TO DO –
Check each line of the listing for the string "spray", count the lines that have it, and answer with that number only.

DATA SECTION –
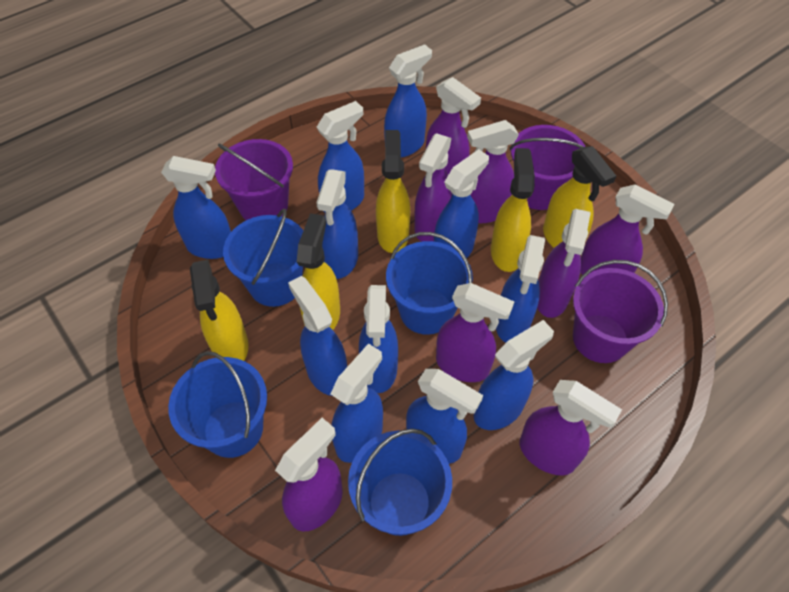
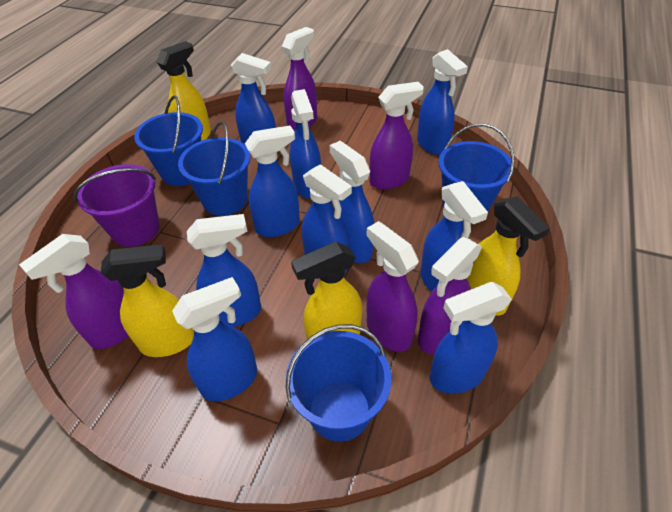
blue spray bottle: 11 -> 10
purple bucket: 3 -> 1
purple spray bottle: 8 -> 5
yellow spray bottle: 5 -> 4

...

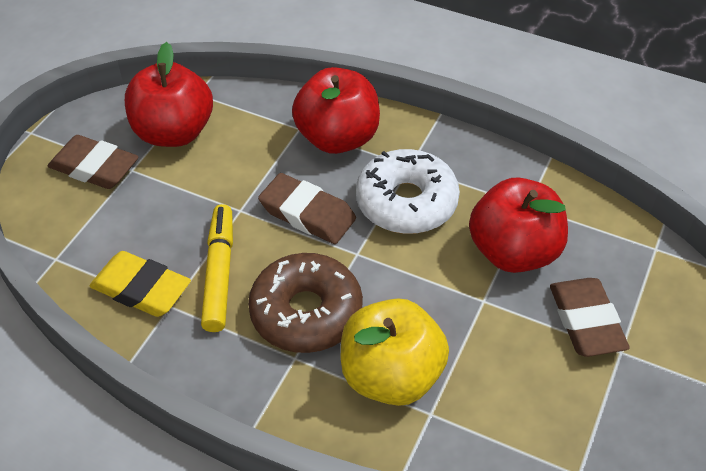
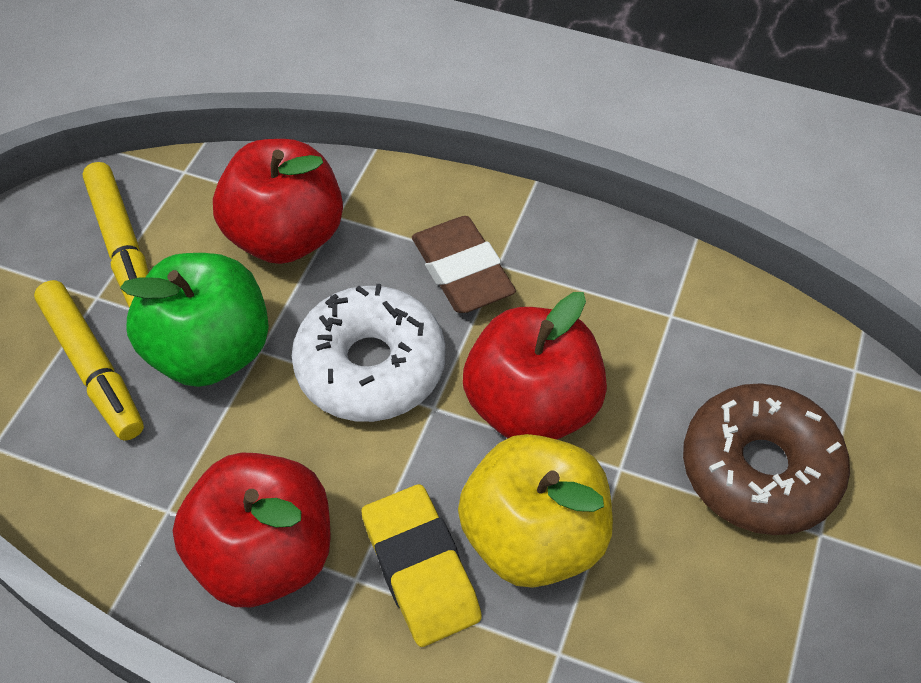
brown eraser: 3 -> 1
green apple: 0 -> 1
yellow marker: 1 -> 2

==

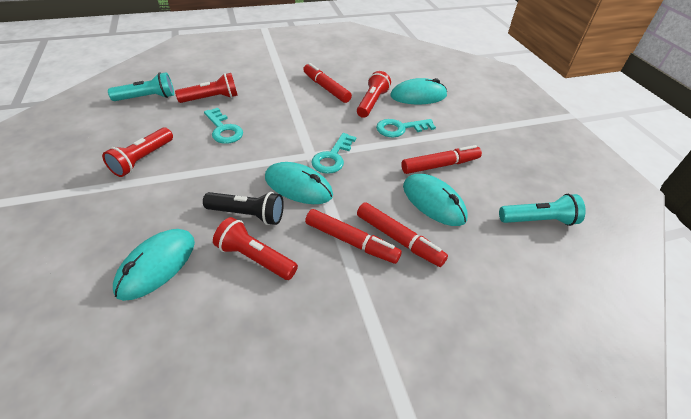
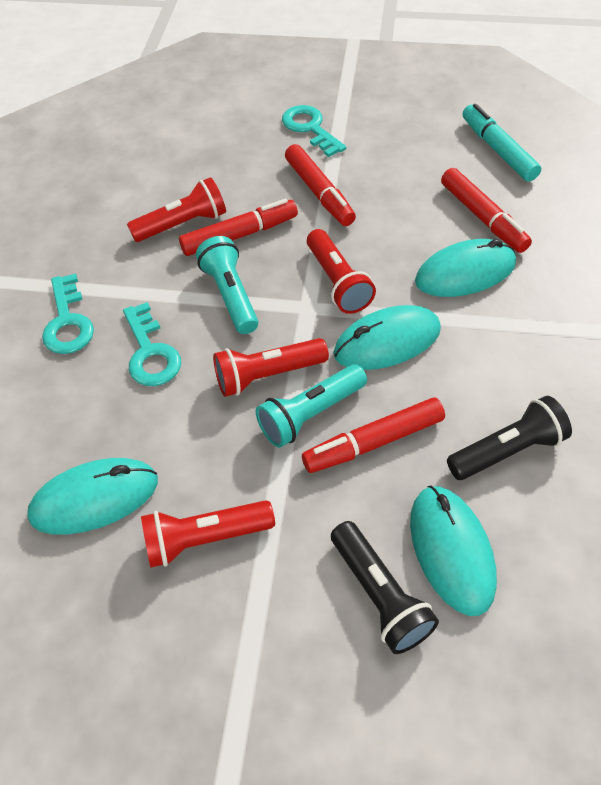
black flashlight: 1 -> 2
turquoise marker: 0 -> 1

REPLY –
3